INSTRUCTIONS TO FOLLOW
Please output exactly the lines from the one containing "brown_seniragu 157 318 -> none" through the last line of the records, both included.

AVAILABLE DATA
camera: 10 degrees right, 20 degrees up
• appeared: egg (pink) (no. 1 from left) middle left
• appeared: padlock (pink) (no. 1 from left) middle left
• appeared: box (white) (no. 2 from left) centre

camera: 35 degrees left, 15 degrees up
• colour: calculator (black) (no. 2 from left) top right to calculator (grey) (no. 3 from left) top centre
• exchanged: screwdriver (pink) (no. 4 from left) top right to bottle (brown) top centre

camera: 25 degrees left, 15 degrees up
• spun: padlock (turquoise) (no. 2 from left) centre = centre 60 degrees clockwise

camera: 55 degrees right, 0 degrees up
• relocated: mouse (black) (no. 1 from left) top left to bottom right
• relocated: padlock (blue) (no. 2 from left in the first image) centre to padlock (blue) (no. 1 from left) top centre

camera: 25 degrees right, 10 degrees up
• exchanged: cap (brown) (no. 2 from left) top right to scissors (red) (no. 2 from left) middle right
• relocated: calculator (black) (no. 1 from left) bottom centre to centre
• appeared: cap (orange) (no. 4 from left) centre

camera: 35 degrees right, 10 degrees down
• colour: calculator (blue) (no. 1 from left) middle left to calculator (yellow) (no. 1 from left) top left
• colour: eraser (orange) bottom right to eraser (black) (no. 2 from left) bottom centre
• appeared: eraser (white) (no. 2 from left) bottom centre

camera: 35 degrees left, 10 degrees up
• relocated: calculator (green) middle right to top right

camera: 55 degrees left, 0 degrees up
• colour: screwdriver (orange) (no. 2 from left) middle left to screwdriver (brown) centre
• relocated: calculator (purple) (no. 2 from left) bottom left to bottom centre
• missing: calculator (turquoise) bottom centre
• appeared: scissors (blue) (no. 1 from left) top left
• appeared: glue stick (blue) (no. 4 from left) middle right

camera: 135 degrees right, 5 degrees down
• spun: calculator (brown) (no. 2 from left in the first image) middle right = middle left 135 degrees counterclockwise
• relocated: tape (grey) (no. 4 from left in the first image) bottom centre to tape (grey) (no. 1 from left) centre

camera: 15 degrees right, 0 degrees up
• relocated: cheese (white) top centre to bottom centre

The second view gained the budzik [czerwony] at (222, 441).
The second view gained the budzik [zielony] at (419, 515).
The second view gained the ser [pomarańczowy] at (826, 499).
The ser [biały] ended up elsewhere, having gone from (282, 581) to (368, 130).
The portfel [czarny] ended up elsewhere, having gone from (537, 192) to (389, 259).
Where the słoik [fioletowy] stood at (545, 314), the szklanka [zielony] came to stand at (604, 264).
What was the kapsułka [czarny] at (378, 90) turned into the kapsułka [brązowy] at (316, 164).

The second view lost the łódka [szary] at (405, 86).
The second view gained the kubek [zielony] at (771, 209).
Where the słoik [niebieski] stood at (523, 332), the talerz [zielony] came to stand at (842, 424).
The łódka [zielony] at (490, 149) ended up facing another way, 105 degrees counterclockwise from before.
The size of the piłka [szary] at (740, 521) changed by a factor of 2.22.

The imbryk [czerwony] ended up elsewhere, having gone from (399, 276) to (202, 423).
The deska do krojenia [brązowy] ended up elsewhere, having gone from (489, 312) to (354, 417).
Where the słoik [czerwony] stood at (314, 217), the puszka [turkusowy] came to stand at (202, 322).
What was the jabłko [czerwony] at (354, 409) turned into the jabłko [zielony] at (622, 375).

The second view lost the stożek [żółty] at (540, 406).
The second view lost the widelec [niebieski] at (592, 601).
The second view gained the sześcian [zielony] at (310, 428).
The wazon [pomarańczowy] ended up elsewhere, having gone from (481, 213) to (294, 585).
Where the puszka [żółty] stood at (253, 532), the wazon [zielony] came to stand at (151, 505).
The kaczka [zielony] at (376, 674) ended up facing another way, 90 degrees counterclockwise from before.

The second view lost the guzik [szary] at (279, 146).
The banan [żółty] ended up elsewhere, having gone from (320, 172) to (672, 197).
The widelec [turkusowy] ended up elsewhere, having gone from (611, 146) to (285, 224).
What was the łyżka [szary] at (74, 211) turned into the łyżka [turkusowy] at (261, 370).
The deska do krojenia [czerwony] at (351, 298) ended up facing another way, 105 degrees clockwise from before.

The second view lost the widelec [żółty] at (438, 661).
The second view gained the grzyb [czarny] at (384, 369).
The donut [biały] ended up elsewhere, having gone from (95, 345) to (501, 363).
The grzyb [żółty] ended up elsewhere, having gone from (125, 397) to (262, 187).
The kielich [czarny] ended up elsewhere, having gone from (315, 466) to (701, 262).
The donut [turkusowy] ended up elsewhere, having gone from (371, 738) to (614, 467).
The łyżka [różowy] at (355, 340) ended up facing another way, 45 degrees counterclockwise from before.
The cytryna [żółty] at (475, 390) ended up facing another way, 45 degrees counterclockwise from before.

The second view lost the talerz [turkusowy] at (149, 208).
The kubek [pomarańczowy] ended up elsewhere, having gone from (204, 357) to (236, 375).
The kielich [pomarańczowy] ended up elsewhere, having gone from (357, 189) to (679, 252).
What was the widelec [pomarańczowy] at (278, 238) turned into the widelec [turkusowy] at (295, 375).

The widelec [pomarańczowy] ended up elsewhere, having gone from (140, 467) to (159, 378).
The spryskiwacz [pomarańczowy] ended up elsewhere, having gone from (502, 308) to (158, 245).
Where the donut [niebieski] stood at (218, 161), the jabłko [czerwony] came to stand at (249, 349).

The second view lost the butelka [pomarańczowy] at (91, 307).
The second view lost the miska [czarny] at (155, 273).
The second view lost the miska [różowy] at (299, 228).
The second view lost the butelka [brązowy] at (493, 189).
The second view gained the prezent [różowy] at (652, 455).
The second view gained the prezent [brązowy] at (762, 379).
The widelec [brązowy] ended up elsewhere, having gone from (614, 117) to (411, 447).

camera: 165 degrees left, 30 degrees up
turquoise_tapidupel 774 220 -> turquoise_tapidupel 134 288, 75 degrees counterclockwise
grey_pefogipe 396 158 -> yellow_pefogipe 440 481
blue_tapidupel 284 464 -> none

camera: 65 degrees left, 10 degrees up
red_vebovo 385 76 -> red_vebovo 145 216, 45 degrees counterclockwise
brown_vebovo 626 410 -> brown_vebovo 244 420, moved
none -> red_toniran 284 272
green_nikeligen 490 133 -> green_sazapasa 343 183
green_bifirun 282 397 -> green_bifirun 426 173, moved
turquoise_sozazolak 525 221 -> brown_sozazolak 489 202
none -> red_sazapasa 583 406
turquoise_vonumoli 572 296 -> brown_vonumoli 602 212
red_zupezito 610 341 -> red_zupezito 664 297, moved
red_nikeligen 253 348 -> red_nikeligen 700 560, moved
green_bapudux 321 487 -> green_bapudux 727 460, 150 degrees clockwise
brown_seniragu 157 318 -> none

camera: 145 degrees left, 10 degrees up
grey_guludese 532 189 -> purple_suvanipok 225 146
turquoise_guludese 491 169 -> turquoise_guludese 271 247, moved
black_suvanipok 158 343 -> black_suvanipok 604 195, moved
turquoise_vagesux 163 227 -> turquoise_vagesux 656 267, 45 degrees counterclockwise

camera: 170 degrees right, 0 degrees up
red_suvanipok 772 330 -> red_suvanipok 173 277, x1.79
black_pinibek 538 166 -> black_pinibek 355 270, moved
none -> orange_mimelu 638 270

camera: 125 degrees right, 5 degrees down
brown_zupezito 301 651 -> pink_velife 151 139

SOLUTION FOR THIS PROBLEM
brown_seniragu 157 318 -> none

camera: 145 degrees left, 10 degrees up
grey_guludese 532 189 -> purple_suvanipok 225 146
turquoise_guludese 491 169 -> turquoise_guludese 271 247, moved
black_suvanipok 158 343 -> black_suvanipok 604 195, moved
turquoise_vagesux 163 227 -> turquoise_vagesux 656 267, 45 degrees counterclockwise

camera: 170 degrees right, 0 degrees up
red_suvanipok 772 330 -> red_suvanipok 173 277, x1.79
black_pinibek 538 166 -> black_pinibek 355 270, moved
none -> orange_mimelu 638 270

camera: 125 degrees right, 5 degrees down
brown_zupezito 301 651 -> pink_velife 151 139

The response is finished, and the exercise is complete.